----- Material to process -----

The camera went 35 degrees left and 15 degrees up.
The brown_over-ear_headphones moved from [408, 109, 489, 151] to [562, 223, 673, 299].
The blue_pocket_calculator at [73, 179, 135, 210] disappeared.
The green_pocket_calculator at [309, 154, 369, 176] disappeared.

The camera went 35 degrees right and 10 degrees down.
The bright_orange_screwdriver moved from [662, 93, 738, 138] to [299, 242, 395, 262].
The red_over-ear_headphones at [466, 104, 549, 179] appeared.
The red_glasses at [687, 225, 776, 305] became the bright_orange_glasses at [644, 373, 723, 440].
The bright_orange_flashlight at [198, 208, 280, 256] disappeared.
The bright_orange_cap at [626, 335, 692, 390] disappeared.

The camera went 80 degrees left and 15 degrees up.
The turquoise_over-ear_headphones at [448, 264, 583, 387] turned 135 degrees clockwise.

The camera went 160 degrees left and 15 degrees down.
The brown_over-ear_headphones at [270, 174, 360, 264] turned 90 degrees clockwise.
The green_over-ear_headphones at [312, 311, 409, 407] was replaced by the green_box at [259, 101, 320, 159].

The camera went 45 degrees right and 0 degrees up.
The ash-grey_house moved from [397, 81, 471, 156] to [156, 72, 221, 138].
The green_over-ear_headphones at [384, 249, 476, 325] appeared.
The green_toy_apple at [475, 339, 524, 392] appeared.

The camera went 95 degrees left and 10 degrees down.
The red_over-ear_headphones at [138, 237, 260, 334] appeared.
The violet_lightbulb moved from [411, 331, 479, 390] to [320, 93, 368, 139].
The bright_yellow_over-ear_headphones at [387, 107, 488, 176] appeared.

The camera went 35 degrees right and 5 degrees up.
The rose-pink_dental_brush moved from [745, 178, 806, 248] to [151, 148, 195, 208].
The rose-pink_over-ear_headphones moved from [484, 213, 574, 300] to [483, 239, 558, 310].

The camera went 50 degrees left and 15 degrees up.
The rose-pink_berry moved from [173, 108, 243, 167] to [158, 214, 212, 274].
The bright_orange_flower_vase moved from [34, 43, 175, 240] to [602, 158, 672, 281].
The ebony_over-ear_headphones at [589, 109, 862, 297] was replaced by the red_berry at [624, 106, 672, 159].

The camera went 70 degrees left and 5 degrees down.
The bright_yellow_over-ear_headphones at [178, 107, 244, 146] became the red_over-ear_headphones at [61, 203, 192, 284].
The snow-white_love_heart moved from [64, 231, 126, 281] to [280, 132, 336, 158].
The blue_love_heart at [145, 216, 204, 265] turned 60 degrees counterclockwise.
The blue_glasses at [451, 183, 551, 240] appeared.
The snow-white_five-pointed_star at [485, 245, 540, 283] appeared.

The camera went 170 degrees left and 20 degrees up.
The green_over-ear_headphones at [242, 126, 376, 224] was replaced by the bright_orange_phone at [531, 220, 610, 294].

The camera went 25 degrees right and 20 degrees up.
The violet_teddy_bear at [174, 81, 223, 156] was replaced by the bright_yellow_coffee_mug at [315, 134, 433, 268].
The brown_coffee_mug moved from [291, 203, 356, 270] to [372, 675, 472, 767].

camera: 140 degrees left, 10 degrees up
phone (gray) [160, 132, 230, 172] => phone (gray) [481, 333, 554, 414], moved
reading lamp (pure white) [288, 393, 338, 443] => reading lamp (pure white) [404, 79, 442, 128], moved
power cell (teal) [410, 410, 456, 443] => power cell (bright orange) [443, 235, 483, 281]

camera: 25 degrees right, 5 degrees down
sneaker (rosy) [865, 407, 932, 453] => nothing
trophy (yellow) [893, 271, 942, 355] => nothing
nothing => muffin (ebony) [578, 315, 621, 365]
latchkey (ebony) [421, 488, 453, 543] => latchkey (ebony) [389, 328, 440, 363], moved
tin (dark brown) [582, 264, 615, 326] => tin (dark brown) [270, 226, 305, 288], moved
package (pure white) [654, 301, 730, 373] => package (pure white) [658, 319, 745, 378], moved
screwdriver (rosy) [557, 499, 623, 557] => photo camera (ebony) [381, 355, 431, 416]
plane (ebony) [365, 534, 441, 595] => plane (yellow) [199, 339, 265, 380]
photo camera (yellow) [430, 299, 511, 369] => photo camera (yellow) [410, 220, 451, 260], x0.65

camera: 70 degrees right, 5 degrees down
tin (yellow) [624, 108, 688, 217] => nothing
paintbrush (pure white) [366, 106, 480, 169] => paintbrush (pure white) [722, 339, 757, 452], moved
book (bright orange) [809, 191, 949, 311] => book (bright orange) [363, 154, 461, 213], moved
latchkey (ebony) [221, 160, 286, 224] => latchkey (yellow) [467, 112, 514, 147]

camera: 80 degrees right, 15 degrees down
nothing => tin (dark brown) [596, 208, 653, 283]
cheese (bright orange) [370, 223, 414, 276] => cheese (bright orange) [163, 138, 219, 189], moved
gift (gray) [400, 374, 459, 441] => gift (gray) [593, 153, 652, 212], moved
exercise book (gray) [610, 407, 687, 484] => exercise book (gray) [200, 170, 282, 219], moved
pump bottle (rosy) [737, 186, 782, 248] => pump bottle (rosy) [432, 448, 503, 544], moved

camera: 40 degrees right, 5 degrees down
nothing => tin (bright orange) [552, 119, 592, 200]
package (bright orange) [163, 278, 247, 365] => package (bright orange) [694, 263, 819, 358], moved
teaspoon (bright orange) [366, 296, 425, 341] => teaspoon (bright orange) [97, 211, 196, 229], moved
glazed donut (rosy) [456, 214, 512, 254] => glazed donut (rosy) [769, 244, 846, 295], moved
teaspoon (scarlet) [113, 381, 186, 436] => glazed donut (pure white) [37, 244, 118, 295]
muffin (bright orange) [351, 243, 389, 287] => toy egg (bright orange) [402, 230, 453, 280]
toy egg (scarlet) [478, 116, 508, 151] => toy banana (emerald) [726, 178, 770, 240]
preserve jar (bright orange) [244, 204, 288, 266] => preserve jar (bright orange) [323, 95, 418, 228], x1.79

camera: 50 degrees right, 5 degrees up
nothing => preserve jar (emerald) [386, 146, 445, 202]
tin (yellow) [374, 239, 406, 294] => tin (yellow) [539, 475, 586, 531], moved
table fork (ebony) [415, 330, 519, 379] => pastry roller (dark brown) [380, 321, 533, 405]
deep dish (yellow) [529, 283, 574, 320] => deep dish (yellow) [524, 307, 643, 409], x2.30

-----

What you are asked to do. Wherever "dark" occurs in the entries above, copy the line it sits on.

Response below.
tin (dark brown) [582, 264, 615, 326] => tin (dark brown) [270, 226, 305, 288], moved
nothing => tin (dark brown) [596, 208, 653, 283]
table fork (ebony) [415, 330, 519, 379] => pastry roller (dark brown) [380, 321, 533, 405]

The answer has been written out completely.